[Extracted data entries]
========
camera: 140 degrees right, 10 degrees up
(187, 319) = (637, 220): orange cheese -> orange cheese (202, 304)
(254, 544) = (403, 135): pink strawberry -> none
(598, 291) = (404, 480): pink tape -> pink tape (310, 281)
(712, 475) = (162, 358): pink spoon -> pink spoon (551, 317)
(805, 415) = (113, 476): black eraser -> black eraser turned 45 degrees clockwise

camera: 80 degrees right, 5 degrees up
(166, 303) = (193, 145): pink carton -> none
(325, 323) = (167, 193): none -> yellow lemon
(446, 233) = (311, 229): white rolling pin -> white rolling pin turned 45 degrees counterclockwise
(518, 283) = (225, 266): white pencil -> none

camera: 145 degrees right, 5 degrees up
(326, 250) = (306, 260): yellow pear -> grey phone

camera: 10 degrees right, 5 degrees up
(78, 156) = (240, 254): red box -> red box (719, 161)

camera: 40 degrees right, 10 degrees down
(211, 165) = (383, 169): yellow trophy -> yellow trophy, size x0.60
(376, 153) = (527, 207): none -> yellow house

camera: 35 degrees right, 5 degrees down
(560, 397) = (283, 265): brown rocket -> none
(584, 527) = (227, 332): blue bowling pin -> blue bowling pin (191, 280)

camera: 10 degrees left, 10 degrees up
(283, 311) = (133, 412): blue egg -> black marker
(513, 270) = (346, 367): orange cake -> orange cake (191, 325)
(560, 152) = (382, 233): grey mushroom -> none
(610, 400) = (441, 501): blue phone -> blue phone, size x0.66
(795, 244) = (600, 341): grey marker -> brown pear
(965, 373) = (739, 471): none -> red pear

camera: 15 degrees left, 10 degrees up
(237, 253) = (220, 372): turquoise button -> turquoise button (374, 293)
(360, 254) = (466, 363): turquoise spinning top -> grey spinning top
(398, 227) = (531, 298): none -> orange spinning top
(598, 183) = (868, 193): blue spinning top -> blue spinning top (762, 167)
========
■ WHAT IS EXPECTED ■
Reproduce every line in the data that has the word "degrees" in it.

■ TASK SOLUTION ■
camera: 140 degrees right, 10 degrees up
(805, 415) = (113, 476): black eraser -> black eraser turned 45 degrees clockwise
camera: 80 degrees right, 5 degrees up
(446, 233) = (311, 229): white rolling pin -> white rolling pin turned 45 degrees counterclockwise
camera: 145 degrees right, 5 degrees up
camera: 10 degrees right, 5 degrees up
camera: 40 degrees right, 10 degrees down
camera: 35 degrees right, 5 degrees down
camera: 10 degrees left, 10 degrees up
camera: 15 degrees left, 10 degrees up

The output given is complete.